■ Input material ■
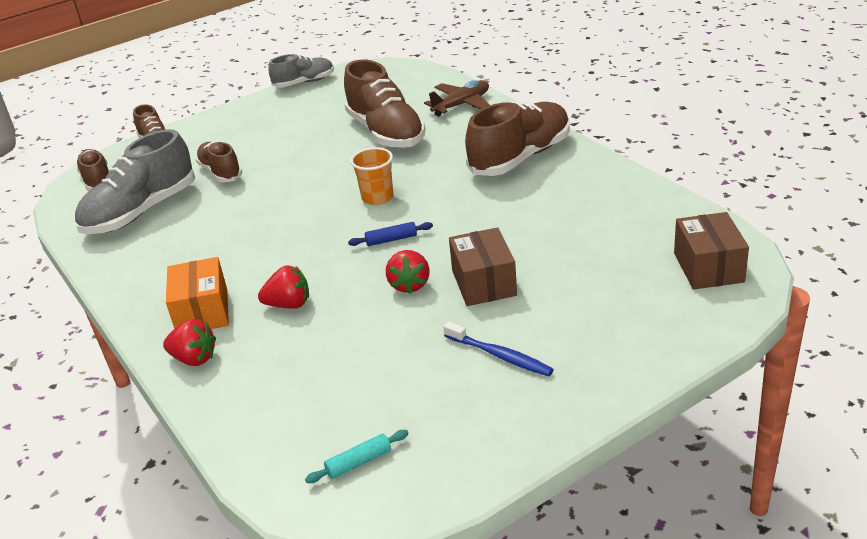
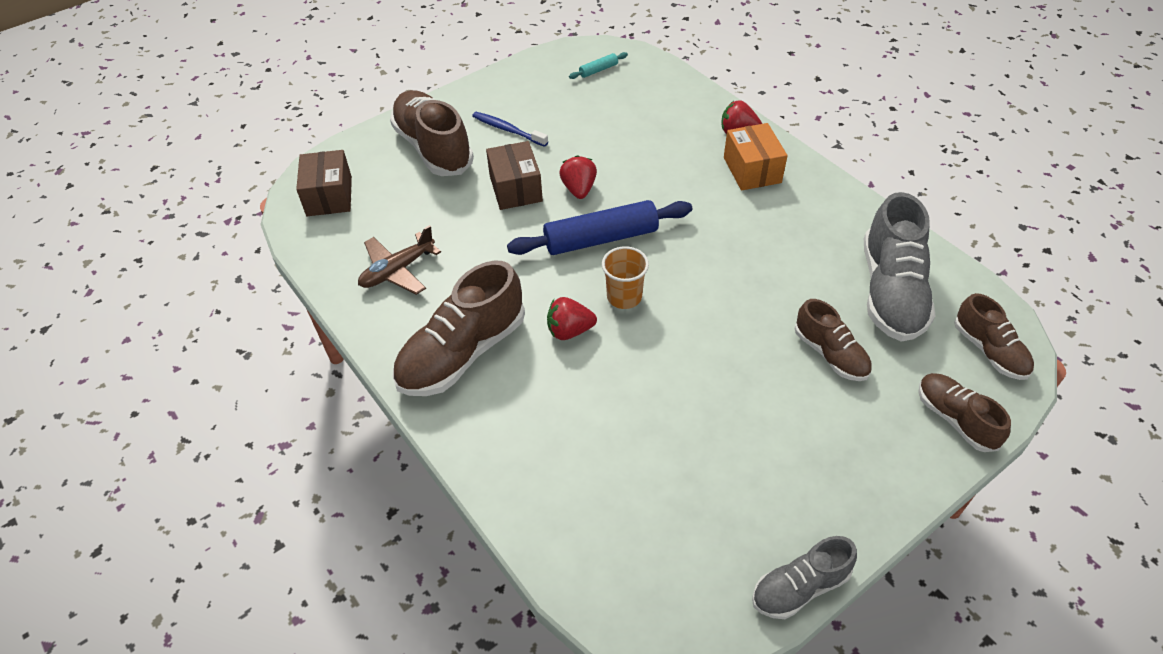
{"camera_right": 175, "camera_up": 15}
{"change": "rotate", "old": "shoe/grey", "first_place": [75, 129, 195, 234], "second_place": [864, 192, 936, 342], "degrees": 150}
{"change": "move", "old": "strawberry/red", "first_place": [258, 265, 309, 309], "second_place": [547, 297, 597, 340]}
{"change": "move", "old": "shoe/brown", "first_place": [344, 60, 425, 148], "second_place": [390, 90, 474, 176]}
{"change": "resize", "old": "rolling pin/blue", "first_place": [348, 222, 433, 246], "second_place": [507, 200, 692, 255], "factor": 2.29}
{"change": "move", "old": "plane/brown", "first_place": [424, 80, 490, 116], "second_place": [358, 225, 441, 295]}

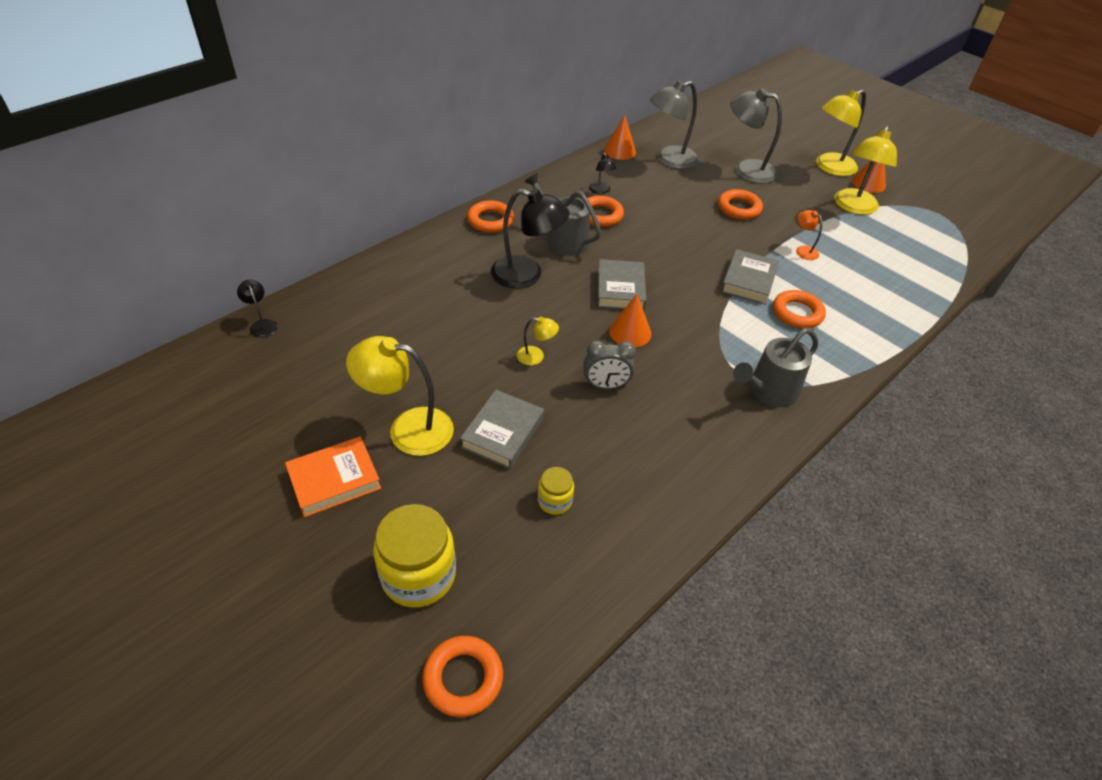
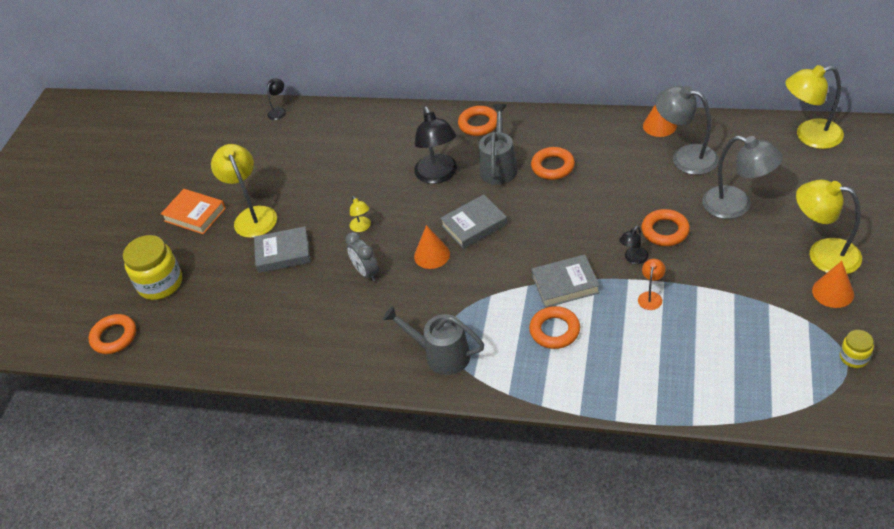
{"camera_right": 65, "camera_up": 0}
{"change": "move", "old": "jar/yellow", "first_place": [538, 467, 574, 515], "second_place": [840, 330, 874, 368]}
{"change": "move", "old": "lamp/black", "first_place": [589, 153, 616, 194], "second_place": [619, 226, 648, 264]}
{"change": "rotate", "old": "lamp/grey", "first_place": [730, 88, 782, 184], "second_place": [702, 136, 783, 219], "degrees": 135}
{"change": "move", "old": "lamp/yellow", "first_place": [834, 125, 897, 215], "second_place": [785, 65, 844, 149]}

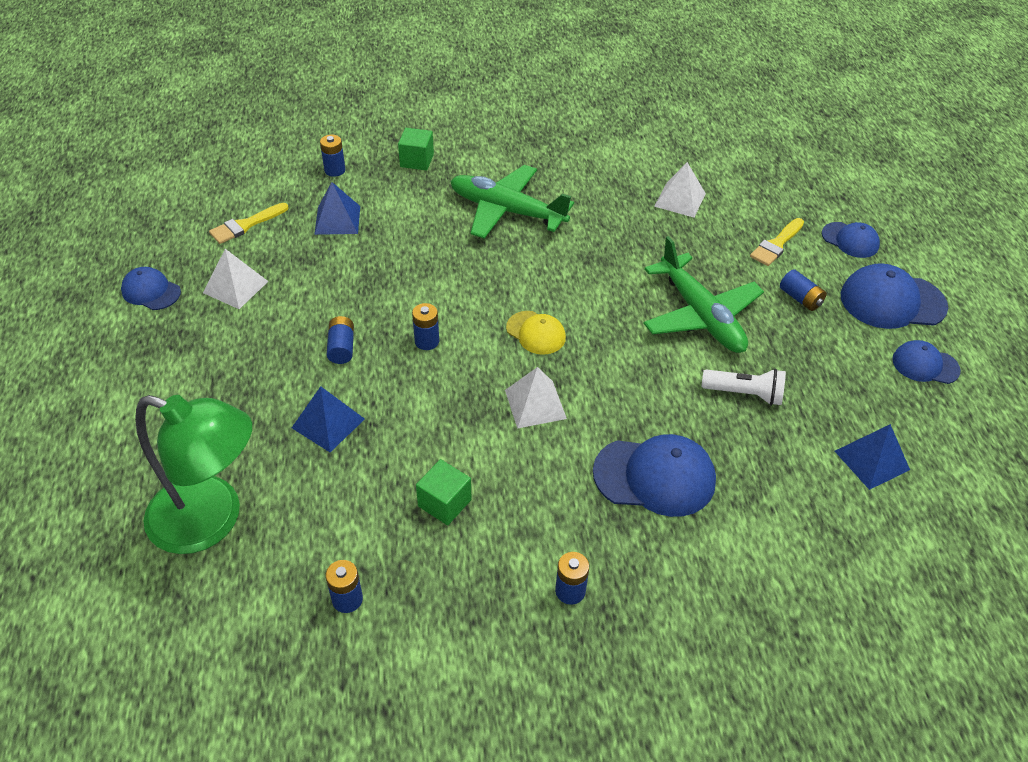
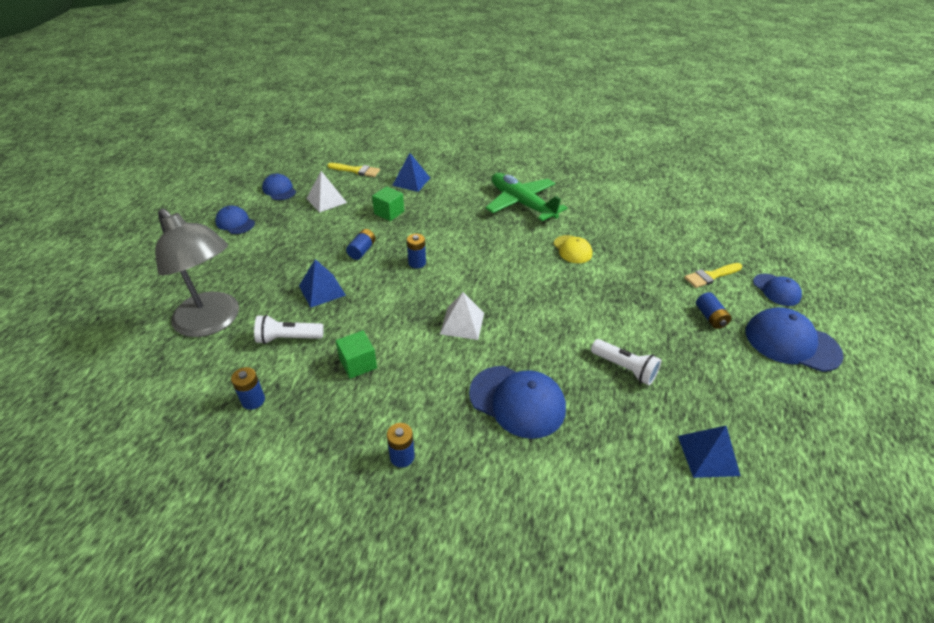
{"camera_right": 25, "camera_up": -5}
{"change": "recolor", "old": "lamp/green", "new": "lamp/grey", "first_place": [135, 395, 252, 554], "second_place": [155, 208, 239, 337]}
{"change": "rotate", "old": "brush/yellow", "first_place": [209, 203, 289, 244], "second_place": [328, 163, 380, 177], "degrees": -150}
{"change": "delete", "old": "battery/blue", "first_place": [320, 135, 345, 177]}
{"change": "move", "old": "cube/green", "first_place": [398, 128, 434, 170], "second_place": [372, 186, 404, 221]}
{"change": "move", "old": "cap/yellow", "first_place": [506, 311, 566, 355], "second_place": [554, 235, 592, 263]}
{"change": "delete", "old": "plane/green", "first_place": [643, 236, 764, 353]}
{"change": "delete", "old": "pyramid/white", "first_place": [654, 162, 706, 218]}
{"change": "move", "old": "cap/blue", "first_place": [892, 340, 961, 384], "second_place": [215, 206, 255, 234]}
{"change": "insert", "new": "flashlight/white", "second_place": [254, 315, 324, 344]}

■ What to produce ■
Repeat all the data as it stands, dropping any images it holds.

■ Solution to this problem ■
{"camera_right": 175, "camera_up": 15}
{"change": "rotate", "old": "shoe/grey", "first_place": [75, 129, 195, 234], "second_place": [864, 192, 936, 342], "degrees": 150}
{"change": "move", "old": "strawberry/red", "first_place": [258, 265, 309, 309], "second_place": [547, 297, 597, 340]}
{"change": "move", "old": "shoe/brown", "first_place": [344, 60, 425, 148], "second_place": [390, 90, 474, 176]}
{"change": "resize", "old": "rolling pin/blue", "first_place": [348, 222, 433, 246], "second_place": [507, 200, 692, 255], "factor": 2.29}
{"change": "move", "old": "plane/brown", "first_place": [424, 80, 490, 116], "second_place": [358, 225, 441, 295]}

{"camera_right": 65, "camera_up": 0}
{"change": "move", "old": "jar/yellow", "first_place": [538, 467, 574, 515], "second_place": [840, 330, 874, 368]}
{"change": "move", "old": "lamp/black", "first_place": [589, 153, 616, 194], "second_place": [619, 226, 648, 264]}
{"change": "rotate", "old": "lamp/grey", "first_place": [730, 88, 782, 184], "second_place": [702, 136, 783, 219], "degrees": 135}
{"change": "move", "old": "lamp/yellow", "first_place": [834, 125, 897, 215], "second_place": [785, 65, 844, 149]}

{"camera_right": 25, "camera_up": -5}
{"change": "recolor", "old": "lamp/green", "new": "lamp/grey", "first_place": [135, 395, 252, 554], "second_place": [155, 208, 239, 337]}
{"change": "rotate", "old": "brush/yellow", "first_place": [209, 203, 289, 244], "second_place": [328, 163, 380, 177], "degrees": -150}
{"change": "delete", "old": "battery/blue", "first_place": [320, 135, 345, 177]}
{"change": "move", "old": "cube/green", "first_place": [398, 128, 434, 170], "second_place": [372, 186, 404, 221]}
{"change": "move", "old": "cap/yellow", "first_place": [506, 311, 566, 355], "second_place": [554, 235, 592, 263]}
{"change": "delete", "old": "plane/green", "first_place": [643, 236, 764, 353]}
{"change": "delete", "old": "pyramid/white", "first_place": [654, 162, 706, 218]}
{"change": "move", "old": "cap/blue", "first_place": [892, 340, 961, 384], "second_place": [215, 206, 255, 234]}
{"change": "insert", "new": "flashlight/white", "second_place": [254, 315, 324, 344]}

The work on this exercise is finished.